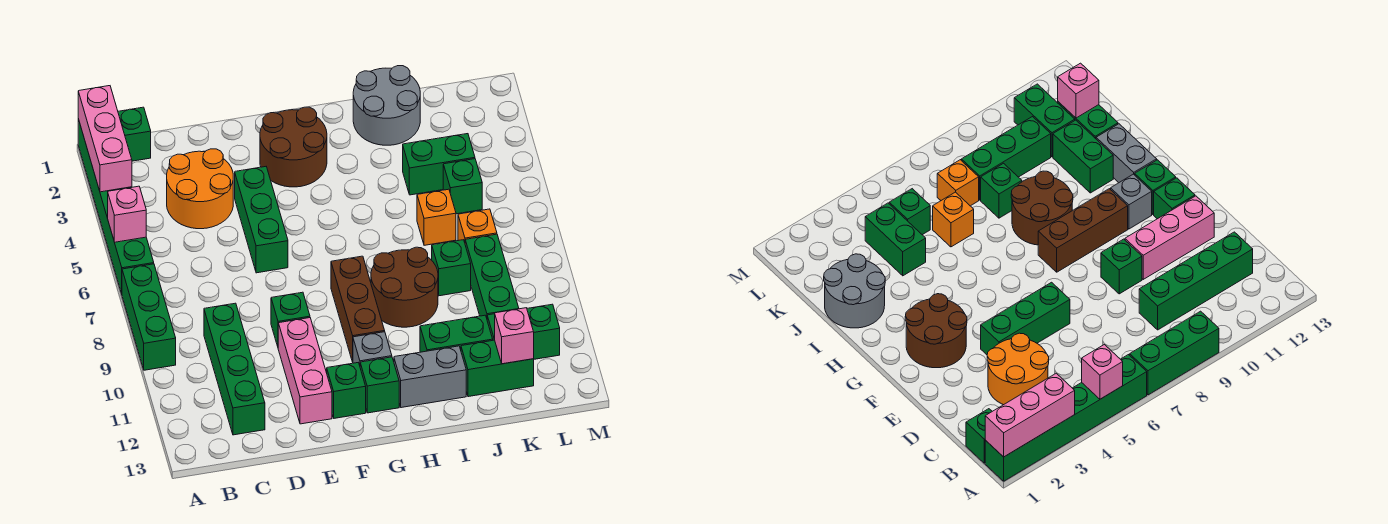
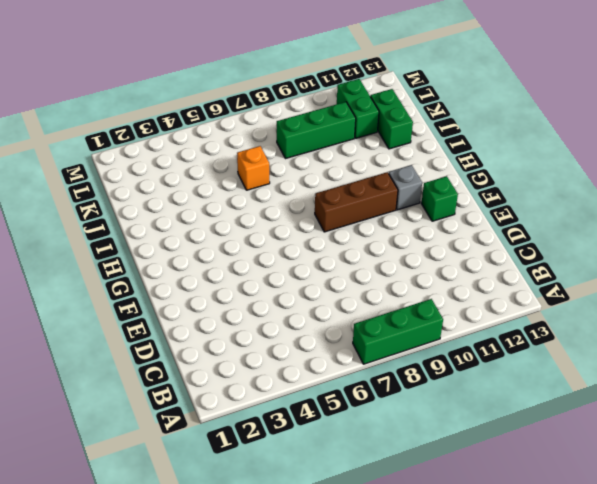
none -> green brick A1:A6 level 1
none -> green brick B1 level 1
none -> orange round brick C3:D4 level 1

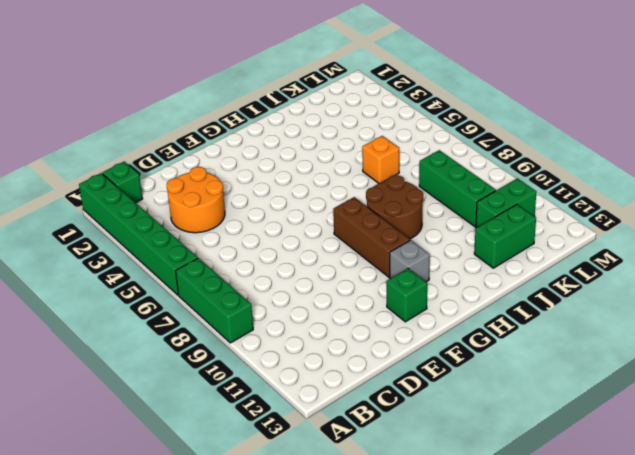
none -> green brick C9:C12 level 1
none -> green brick E4:E6 level 1
none -> green brick E9 level 1

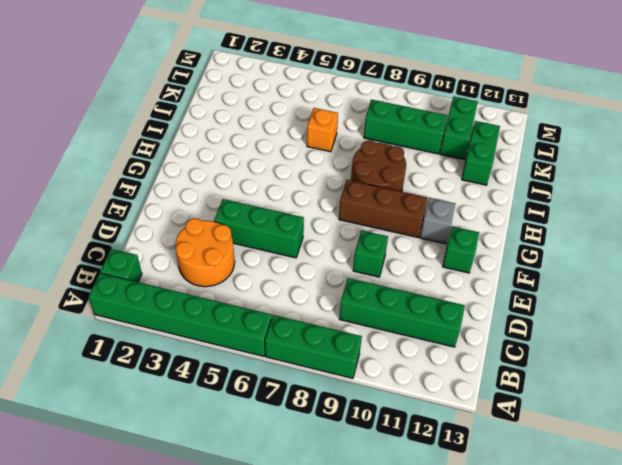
none -> pink brick E10:E12 level 1
none -> brown round brick F2:G3 level 1
none -> green brick G12 level 1

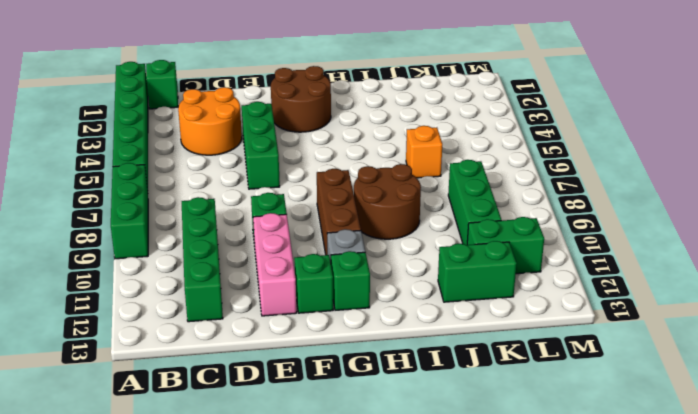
none -> grey brick H12:I12 level 1
none -> grey round brick I1:J2 level 1
none -> green brick I11:J11 level 1

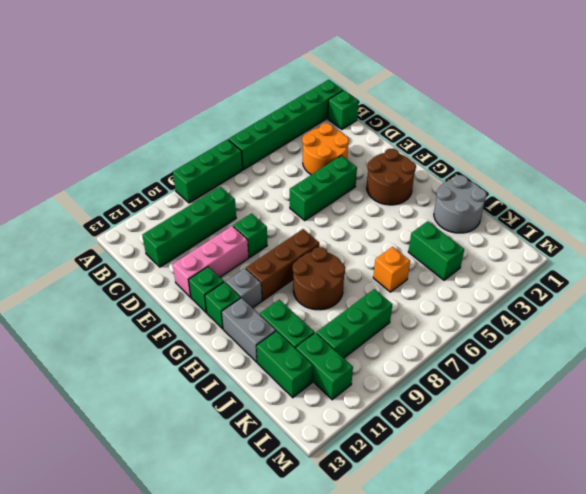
none -> green brick J8 level 1
none -> green brick K5 level 1
none -> orange brick K7 level 1

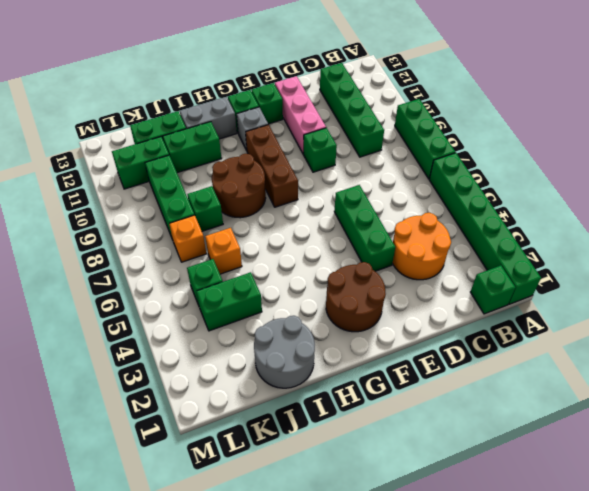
none -> pink brick A1:A3 level 2
none -> pink brick A5 level 2
none -> pink brick K12 level 2

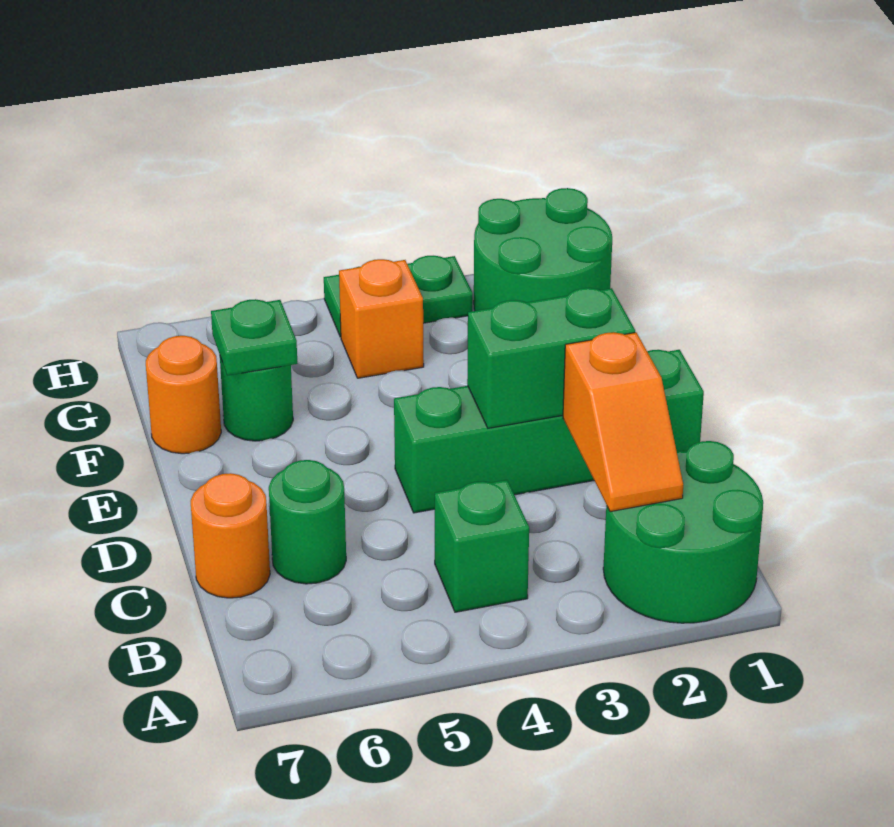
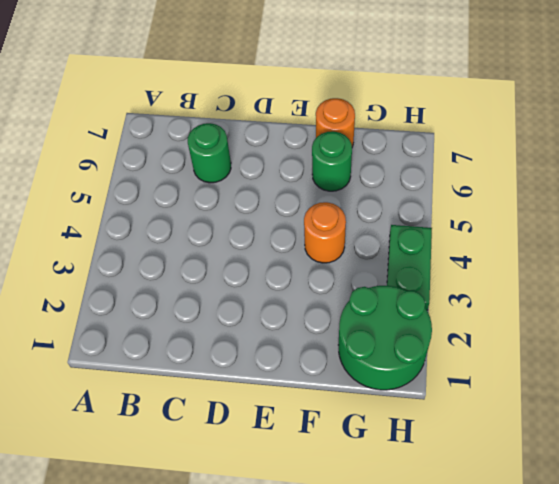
orange round brick F4 level 1 -> orange round brick C7 level 1
none -> green round brick A1:B2 level 1
none -> green brick B4 level 1
none -> green brick D1:D4 level 1

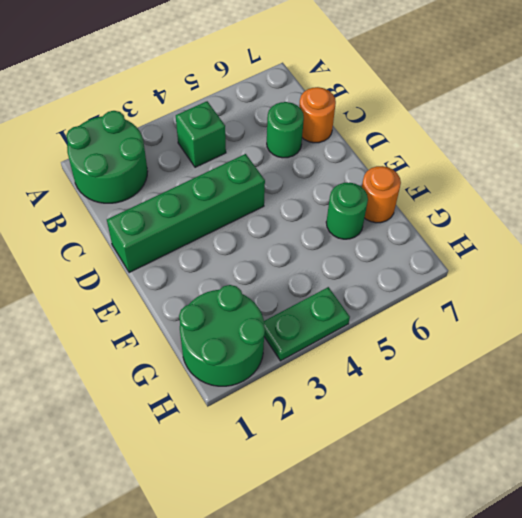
none -> orange brick G4 level 1
none -> orange slope B2:C2 level 2 top C
none -> green brick D2:D3 level 2

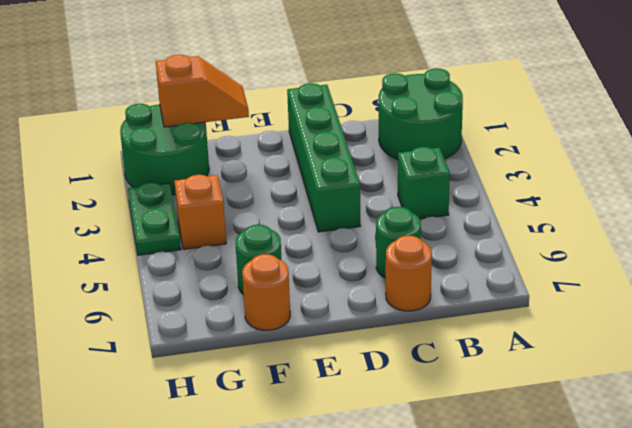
orange slope F1:G1 level 2 top G -> orange slope B2:C2 level 2 top C
none -> green brick D2:D3 level 2
none -> green plate F6 level 2

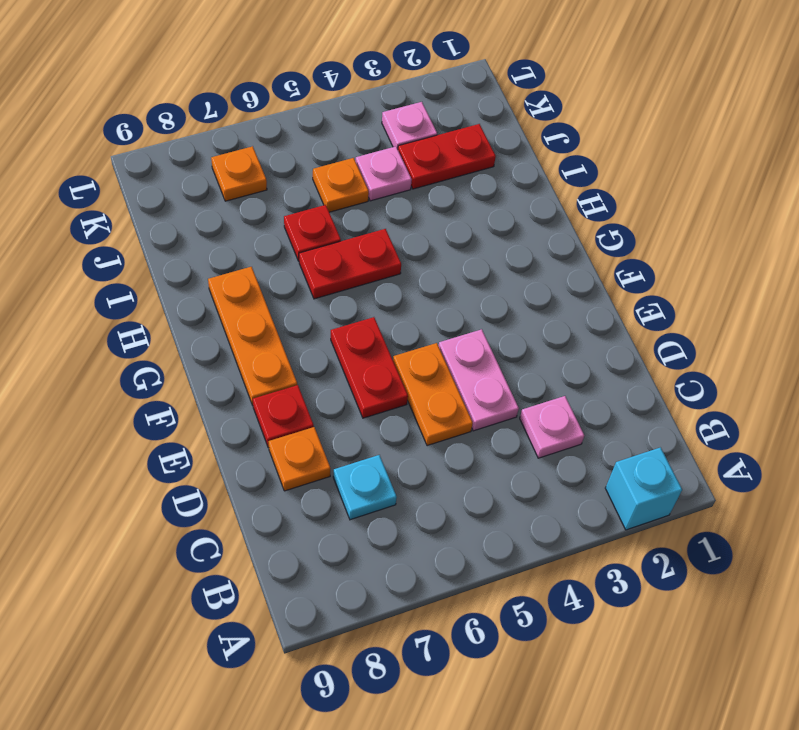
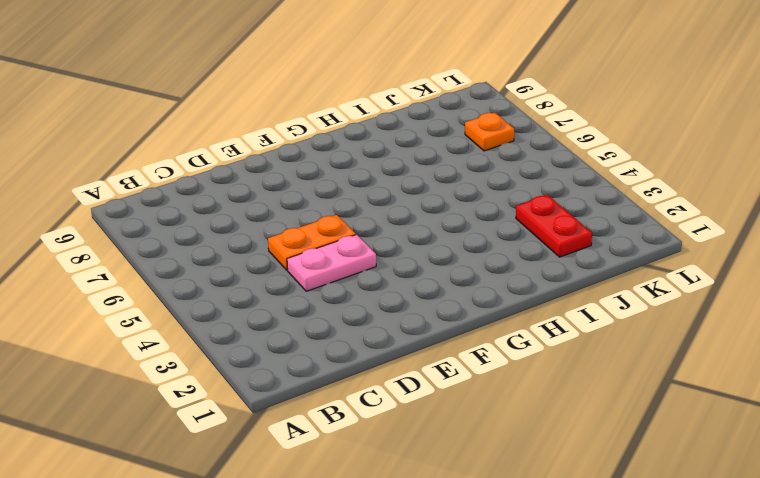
none -> cyan brick A2 level 1
none -> pink plate C3 level 1
none -> cyan plate C7 level 1

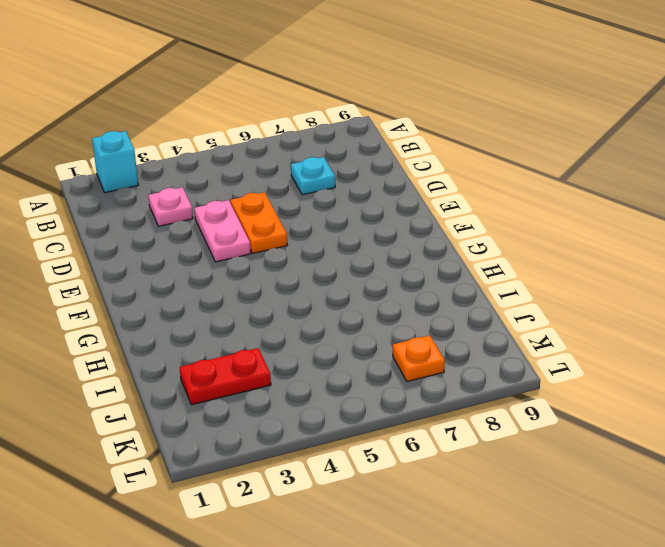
none -> orange plate D8 level 1
none -> red plate E6:F6 level 1
none -> red plate E8 level 1

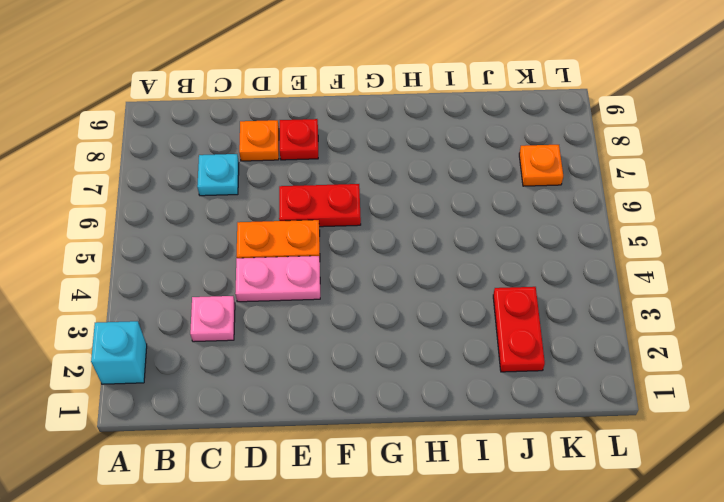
none -> orange plate F8:H8 level 1
none -> red plate H5:H6 level 1
none -> red plate I6 level 1

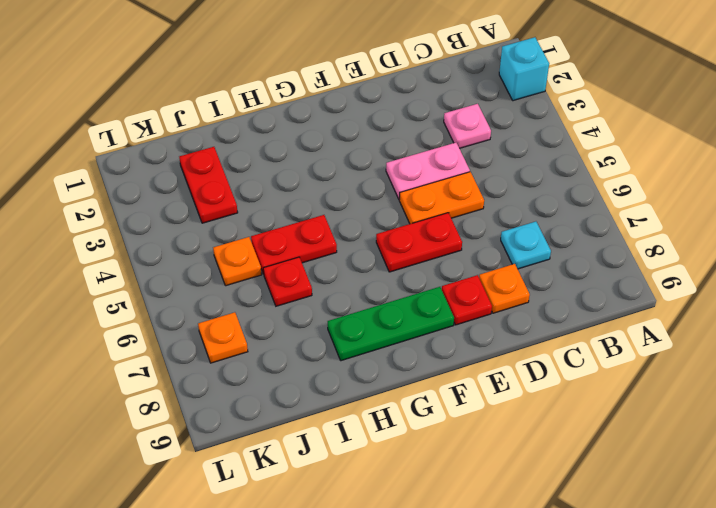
green plate F8:H8 level 1 -> orange plate F8:H8 level 1
red plate H5:I5 level 1 -> red plate H5:H6 level 1
none -> pink plate J4 level 1
none -> pink plate K3 level 1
....................
▶ [What you need to do]: Return exactly the part of the listing above that opens with the line containing "none -> green brick E9 level 1" and closes with the line containing "none -> red plate H5:H6 level 1". Pictures stay out.

▶ [Output for this task]:
none -> green brick E9 level 1

none -> pink brick E10:E12 level 1
none -> brown round brick F2:G3 level 1
none -> green brick G12 level 1

none -> grey brick H12:I12 level 1
none -> grey round brick I1:J2 level 1
none -> green brick I11:J11 level 1

none -> green brick J8 level 1
none -> green brick K5 level 1
none -> orange brick K7 level 1

none -> pink brick A1:A3 level 2
none -> pink brick A5 level 2
none -> pink brick K12 level 2

orange round brick F4 level 1 -> orange round brick C7 level 1
none -> green round brick A1:B2 level 1
none -> green brick B4 level 1
none -> green brick D1:D4 level 1

none -> orange brick G4 level 1
none -> orange slope B2:C2 level 2 top C
none -> green brick D2:D3 level 2

orange slope F1:G1 level 2 top G -> orange slope B2:C2 level 2 top C
none -> green brick D2:D3 level 2
none -> green plate F6 level 2

none -> cyan brick A2 level 1
none -> pink plate C3 level 1
none -> cyan plate C7 level 1

none -> orange plate D8 level 1
none -> red plate E6:F6 level 1
none -> red plate E8 level 1

none -> orange plate F8:H8 level 1
none -> red plate H5:H6 level 1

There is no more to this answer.